Data:
·····
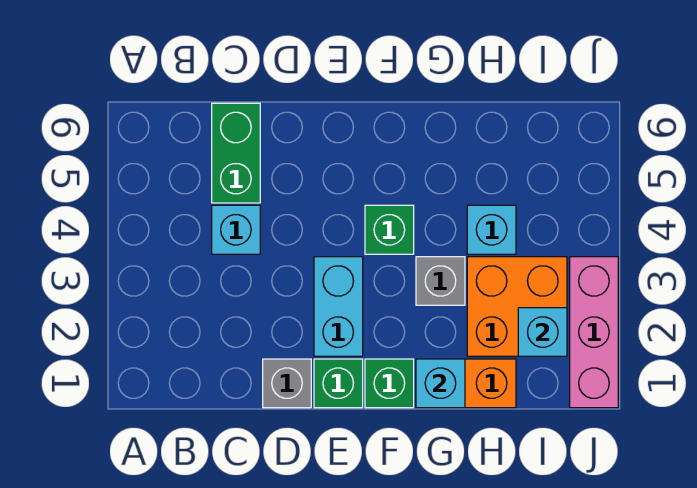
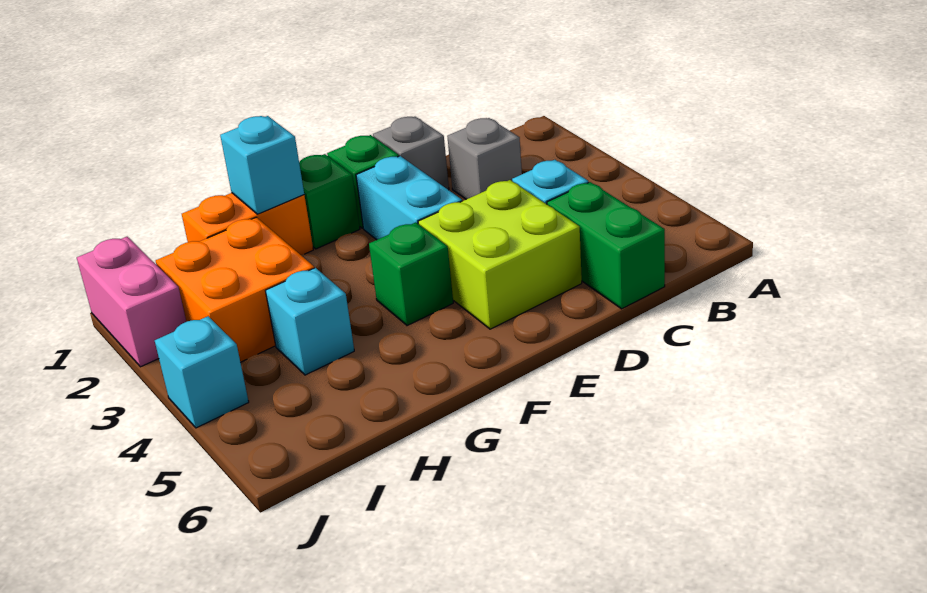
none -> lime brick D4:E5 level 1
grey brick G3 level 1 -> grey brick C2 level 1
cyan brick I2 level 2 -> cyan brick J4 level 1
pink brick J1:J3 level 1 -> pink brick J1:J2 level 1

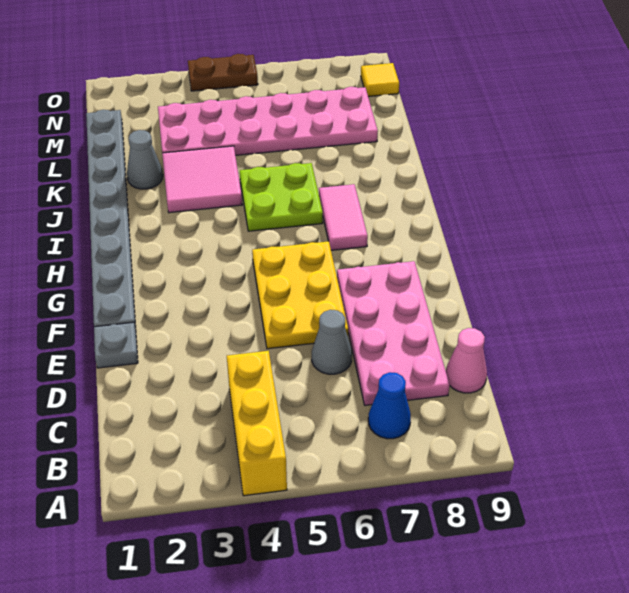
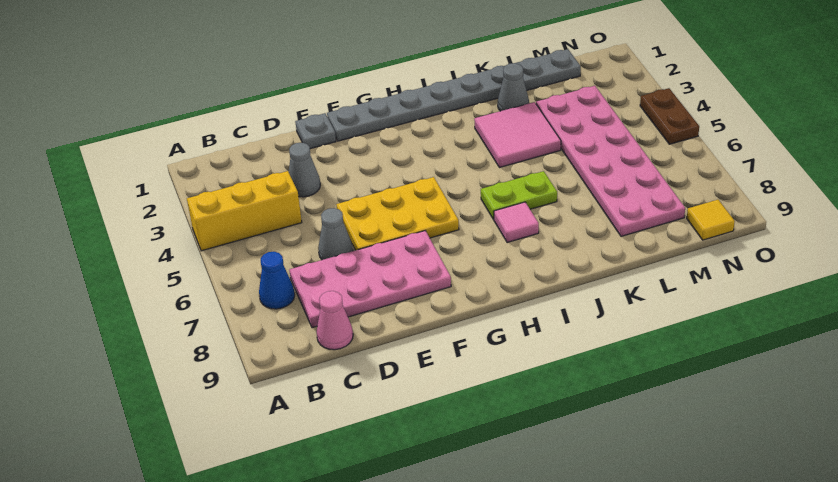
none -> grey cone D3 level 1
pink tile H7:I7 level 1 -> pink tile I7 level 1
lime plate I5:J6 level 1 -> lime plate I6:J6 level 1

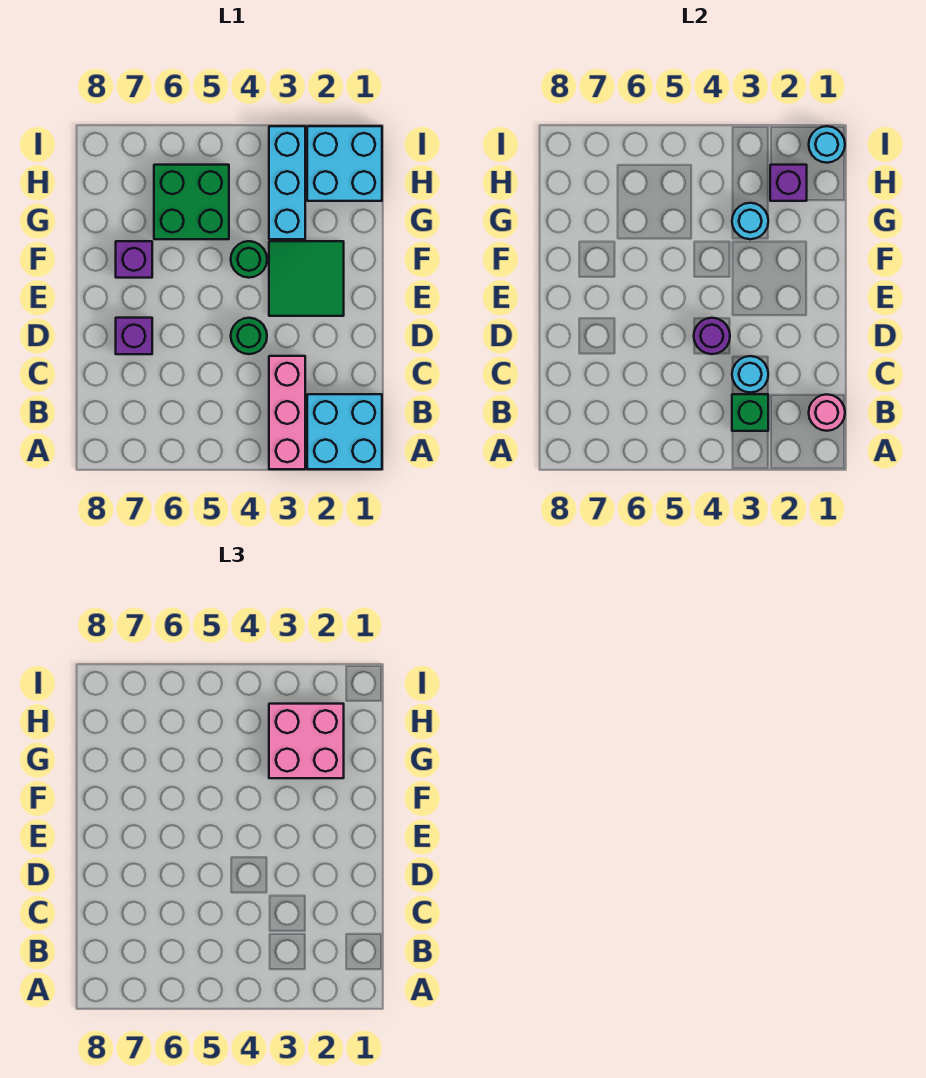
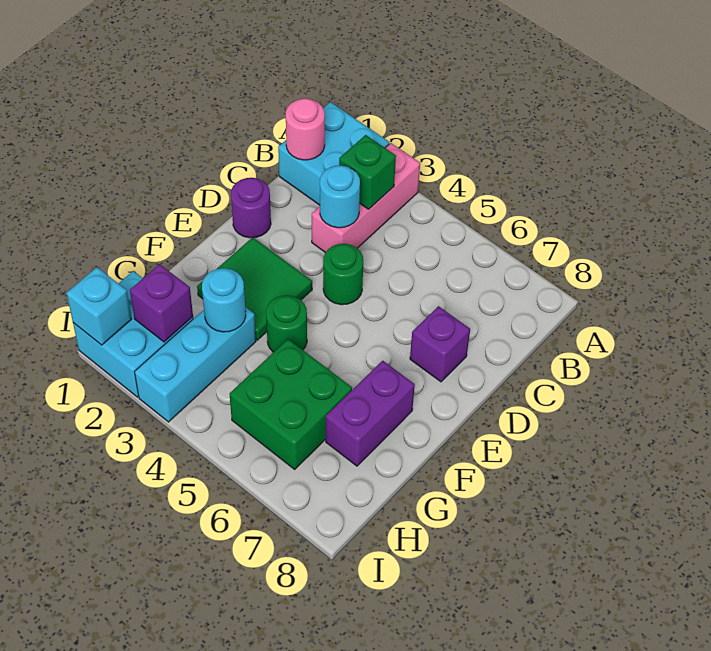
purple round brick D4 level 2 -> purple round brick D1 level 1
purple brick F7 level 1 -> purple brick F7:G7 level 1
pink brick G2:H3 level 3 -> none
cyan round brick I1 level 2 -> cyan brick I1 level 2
·····
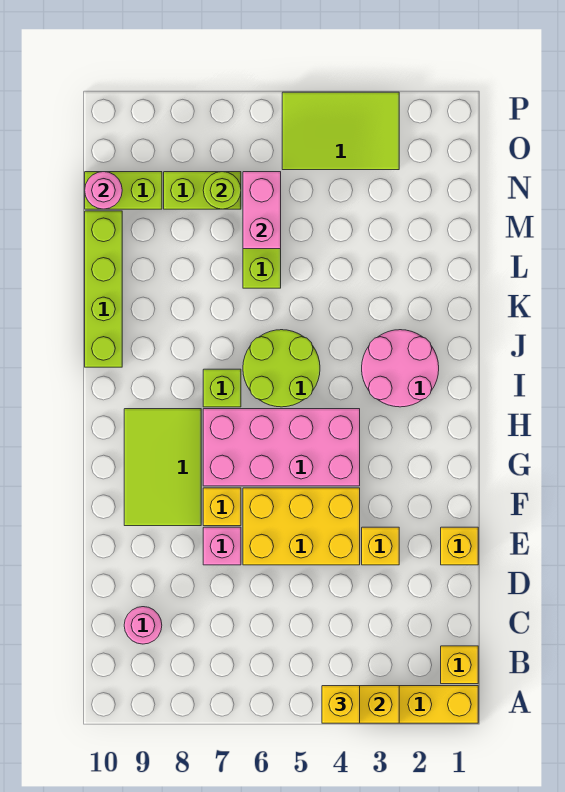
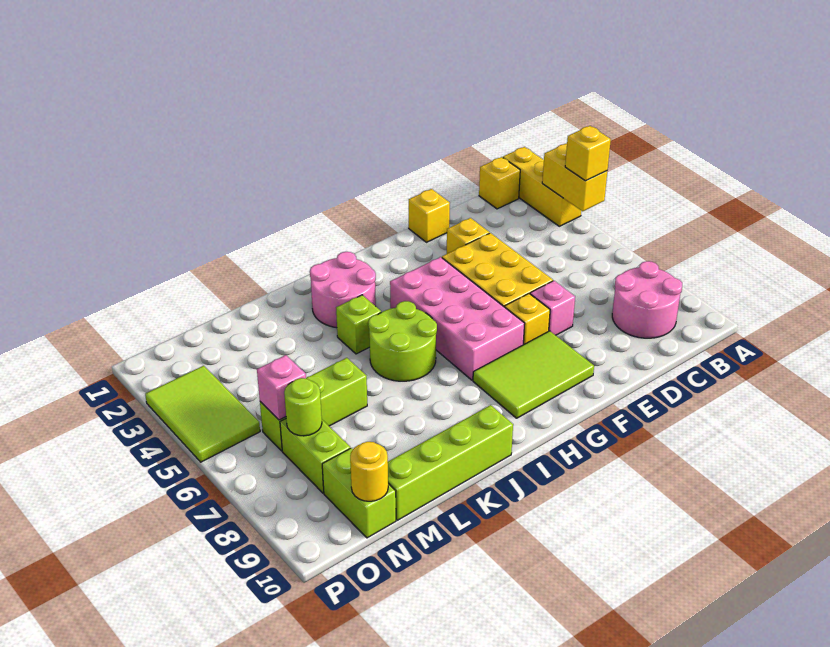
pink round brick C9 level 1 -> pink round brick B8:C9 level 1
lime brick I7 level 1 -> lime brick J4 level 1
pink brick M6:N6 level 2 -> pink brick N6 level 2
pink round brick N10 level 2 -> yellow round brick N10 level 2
·····
Requirement:
Drop the pictures; return the lines above from the line containing "none -> lime brick D4:E5 level 1" to the line containing "cyan round brick", both included, exactly.

Response area:
none -> lime brick D4:E5 level 1
grey brick G3 level 1 -> grey brick C2 level 1
cyan brick I2 level 2 -> cyan brick J4 level 1
pink brick J1:J3 level 1 -> pink brick J1:J2 level 1

none -> grey cone D3 level 1
pink tile H7:I7 level 1 -> pink tile I7 level 1
lime plate I5:J6 level 1 -> lime plate I6:J6 level 1

purple round brick D4 level 2 -> purple round brick D1 level 1
purple brick F7 level 1 -> purple brick F7:G7 level 1
pink brick G2:H3 level 3 -> none
cyan round brick I1 level 2 -> cyan brick I1 level 2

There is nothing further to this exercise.